* [Records to use]

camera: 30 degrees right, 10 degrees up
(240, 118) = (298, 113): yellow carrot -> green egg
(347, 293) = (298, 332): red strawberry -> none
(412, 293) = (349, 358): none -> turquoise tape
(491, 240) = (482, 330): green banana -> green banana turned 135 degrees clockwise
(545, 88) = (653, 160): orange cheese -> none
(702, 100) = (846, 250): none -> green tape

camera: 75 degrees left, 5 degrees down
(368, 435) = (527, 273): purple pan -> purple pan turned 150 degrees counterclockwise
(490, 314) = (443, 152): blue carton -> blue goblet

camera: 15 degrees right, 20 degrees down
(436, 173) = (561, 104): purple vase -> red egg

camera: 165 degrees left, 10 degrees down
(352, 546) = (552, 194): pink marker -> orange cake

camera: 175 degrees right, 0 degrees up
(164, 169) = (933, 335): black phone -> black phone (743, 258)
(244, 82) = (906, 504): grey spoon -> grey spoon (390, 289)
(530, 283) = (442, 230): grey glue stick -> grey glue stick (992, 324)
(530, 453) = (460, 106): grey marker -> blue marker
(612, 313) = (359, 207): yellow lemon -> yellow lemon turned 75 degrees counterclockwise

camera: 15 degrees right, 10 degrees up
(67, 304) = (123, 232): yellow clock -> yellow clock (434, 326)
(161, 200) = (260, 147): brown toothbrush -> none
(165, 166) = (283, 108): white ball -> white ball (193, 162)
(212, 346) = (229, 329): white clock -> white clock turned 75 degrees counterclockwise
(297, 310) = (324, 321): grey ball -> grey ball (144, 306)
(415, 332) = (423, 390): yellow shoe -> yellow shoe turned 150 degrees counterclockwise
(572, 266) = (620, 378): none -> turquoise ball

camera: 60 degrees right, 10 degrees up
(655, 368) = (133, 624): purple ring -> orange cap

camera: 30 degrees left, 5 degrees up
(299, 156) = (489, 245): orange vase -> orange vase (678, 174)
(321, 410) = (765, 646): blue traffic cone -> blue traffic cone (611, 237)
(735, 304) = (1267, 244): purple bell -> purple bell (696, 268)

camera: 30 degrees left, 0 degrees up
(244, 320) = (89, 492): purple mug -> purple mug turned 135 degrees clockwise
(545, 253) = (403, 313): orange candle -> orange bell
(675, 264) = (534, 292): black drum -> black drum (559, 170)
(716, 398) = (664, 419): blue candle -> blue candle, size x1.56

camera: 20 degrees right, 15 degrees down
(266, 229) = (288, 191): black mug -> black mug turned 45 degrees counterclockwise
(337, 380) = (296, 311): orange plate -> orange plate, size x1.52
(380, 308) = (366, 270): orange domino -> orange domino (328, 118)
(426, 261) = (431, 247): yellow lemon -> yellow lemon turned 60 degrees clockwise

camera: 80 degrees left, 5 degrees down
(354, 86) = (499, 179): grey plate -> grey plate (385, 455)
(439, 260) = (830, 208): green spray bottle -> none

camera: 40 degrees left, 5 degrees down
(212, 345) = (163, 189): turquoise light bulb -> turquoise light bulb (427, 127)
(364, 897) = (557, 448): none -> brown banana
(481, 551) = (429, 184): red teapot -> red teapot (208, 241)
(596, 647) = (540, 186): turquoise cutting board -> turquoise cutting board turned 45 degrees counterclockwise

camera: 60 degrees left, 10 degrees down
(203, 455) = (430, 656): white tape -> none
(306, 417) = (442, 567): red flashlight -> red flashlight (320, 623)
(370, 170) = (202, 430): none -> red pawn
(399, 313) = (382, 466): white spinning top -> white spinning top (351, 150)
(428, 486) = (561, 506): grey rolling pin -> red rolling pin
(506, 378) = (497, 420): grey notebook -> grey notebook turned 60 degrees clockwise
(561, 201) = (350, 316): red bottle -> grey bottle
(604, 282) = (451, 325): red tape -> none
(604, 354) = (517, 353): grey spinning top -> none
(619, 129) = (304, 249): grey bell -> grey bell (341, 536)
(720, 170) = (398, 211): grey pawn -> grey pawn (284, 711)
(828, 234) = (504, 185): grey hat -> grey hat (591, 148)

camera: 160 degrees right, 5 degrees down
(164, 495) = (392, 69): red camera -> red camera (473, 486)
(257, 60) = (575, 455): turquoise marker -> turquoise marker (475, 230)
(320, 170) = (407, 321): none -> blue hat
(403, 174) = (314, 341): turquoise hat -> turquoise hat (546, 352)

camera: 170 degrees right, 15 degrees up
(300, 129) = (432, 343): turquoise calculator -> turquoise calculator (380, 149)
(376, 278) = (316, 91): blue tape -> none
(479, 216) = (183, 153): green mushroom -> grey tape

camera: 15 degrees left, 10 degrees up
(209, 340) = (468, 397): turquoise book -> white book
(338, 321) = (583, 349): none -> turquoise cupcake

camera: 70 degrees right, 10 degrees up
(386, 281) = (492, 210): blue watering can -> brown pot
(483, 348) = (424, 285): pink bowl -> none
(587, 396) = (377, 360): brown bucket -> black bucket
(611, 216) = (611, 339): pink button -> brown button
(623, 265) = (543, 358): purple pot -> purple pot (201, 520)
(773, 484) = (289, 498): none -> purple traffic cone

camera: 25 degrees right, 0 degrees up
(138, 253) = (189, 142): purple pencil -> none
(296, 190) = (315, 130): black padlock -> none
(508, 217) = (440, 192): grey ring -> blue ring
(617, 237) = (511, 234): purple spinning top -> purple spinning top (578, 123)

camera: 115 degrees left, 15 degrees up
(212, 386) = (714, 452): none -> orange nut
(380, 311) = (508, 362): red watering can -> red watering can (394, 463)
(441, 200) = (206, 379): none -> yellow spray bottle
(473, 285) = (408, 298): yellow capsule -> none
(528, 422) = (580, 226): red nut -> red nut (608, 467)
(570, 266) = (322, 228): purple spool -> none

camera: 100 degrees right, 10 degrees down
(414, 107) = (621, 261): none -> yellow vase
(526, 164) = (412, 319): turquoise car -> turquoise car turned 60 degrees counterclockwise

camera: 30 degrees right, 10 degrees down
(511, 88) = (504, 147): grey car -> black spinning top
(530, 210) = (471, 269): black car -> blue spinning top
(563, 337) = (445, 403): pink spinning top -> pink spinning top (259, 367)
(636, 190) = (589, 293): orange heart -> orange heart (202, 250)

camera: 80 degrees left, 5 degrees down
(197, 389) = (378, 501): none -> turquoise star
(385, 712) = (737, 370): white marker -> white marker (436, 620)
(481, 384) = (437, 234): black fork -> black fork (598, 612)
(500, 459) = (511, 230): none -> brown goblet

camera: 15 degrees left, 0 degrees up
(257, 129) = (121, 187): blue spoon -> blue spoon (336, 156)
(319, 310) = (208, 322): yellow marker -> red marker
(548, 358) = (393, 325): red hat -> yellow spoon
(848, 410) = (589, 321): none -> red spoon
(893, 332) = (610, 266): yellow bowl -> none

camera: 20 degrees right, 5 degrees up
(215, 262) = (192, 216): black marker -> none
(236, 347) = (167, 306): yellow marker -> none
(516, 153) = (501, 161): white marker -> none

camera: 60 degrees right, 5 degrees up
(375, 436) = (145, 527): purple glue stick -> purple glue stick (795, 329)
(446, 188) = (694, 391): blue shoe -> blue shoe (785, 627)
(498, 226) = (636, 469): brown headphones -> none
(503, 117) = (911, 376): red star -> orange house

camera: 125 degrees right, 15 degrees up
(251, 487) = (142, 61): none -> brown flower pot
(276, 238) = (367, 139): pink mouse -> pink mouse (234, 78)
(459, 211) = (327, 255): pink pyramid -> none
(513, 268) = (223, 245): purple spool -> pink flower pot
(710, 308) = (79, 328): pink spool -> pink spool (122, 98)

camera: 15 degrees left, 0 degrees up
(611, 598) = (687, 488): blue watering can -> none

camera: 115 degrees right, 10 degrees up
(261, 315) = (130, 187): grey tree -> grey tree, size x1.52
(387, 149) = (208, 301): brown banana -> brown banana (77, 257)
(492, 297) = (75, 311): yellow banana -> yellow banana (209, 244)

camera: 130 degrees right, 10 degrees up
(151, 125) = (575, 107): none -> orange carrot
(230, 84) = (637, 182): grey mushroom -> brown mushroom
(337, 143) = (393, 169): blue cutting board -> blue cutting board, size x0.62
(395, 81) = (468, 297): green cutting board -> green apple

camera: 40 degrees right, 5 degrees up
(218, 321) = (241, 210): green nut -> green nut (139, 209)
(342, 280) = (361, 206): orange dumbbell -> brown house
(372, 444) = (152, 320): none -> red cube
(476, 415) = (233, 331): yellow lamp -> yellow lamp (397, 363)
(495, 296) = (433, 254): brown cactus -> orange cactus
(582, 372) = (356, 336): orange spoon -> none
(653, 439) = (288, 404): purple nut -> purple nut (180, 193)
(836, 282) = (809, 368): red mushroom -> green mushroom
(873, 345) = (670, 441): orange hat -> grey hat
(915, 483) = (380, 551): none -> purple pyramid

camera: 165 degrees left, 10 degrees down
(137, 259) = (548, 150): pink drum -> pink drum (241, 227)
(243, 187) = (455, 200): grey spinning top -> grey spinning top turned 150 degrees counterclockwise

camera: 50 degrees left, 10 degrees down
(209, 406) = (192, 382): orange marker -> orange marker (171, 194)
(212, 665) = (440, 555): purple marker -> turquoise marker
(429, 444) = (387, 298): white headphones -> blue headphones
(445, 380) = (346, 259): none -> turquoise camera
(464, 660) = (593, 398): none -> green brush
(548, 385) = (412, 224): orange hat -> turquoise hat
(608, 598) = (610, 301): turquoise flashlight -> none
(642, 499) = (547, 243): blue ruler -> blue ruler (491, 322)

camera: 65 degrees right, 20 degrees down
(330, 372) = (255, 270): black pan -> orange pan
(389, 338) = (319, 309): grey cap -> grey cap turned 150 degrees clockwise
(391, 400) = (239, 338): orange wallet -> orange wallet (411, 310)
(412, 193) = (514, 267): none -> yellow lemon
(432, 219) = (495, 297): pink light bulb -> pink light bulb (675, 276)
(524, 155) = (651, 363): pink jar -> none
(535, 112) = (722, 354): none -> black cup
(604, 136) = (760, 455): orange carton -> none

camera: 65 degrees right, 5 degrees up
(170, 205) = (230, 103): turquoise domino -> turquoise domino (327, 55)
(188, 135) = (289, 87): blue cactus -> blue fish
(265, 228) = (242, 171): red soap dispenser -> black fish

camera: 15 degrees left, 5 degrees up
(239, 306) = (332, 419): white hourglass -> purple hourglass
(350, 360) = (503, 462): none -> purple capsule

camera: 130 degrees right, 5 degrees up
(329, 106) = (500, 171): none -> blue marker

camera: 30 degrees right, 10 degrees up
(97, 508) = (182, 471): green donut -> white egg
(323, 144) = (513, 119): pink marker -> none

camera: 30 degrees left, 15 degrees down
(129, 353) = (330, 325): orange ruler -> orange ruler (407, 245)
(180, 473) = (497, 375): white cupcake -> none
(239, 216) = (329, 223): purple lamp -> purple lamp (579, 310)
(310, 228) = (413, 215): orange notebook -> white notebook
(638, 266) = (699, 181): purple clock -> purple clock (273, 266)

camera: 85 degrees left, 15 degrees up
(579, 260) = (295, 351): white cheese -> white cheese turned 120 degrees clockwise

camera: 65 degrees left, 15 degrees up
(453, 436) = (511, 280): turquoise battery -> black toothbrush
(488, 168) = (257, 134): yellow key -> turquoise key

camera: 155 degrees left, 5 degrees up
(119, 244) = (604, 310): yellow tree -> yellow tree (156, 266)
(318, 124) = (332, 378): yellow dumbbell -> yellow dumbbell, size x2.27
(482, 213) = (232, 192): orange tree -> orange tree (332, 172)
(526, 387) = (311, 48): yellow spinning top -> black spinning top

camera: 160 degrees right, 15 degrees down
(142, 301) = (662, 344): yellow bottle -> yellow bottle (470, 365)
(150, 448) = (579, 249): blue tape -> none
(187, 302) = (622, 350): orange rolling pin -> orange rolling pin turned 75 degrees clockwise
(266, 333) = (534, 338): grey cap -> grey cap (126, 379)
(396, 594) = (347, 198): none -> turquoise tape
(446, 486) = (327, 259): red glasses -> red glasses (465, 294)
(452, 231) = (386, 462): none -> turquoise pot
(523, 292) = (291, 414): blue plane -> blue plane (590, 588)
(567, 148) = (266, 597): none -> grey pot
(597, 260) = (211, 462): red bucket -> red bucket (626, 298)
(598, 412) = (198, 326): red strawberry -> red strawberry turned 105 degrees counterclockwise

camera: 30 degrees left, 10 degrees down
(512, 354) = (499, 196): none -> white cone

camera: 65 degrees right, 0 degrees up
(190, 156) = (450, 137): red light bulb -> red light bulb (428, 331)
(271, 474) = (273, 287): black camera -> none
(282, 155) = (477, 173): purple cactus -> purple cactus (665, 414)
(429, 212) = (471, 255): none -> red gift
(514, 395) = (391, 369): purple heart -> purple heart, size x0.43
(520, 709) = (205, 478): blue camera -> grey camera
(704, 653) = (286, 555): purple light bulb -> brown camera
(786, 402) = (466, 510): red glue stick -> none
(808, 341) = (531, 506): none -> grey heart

* [Description of the task]
Please write out the material word for word from its first line through the line holding "(212, 346) = (229, 329): white", including both, and no line past it.

* [Answer to this problem]
camera: 30 degrees right, 10 degrees up
(240, 118) = (298, 113): yellow carrot -> green egg
(347, 293) = (298, 332): red strawberry -> none
(412, 293) = (349, 358): none -> turquoise tape
(491, 240) = (482, 330): green banana -> green banana turned 135 degrees clockwise
(545, 88) = (653, 160): orange cheese -> none
(702, 100) = (846, 250): none -> green tape

camera: 75 degrees left, 5 degrees down
(368, 435) = (527, 273): purple pan -> purple pan turned 150 degrees counterclockwise
(490, 314) = (443, 152): blue carton -> blue goblet

camera: 15 degrees right, 20 degrees down
(436, 173) = (561, 104): purple vase -> red egg

camera: 165 degrees left, 10 degrees down
(352, 546) = (552, 194): pink marker -> orange cake

camera: 175 degrees right, 0 degrees up
(164, 169) = (933, 335): black phone -> black phone (743, 258)
(244, 82) = (906, 504): grey spoon -> grey spoon (390, 289)
(530, 283) = (442, 230): grey glue stick -> grey glue stick (992, 324)
(530, 453) = (460, 106): grey marker -> blue marker
(612, 313) = (359, 207): yellow lemon -> yellow lemon turned 75 degrees counterclockwise

camera: 15 degrees right, 10 degrees up
(67, 304) = (123, 232): yellow clock -> yellow clock (434, 326)
(161, 200) = (260, 147): brown toothbrush -> none
(165, 166) = (283, 108): white ball -> white ball (193, 162)
(212, 346) = (229, 329): white clock -> white clock turned 75 degrees counterclockwise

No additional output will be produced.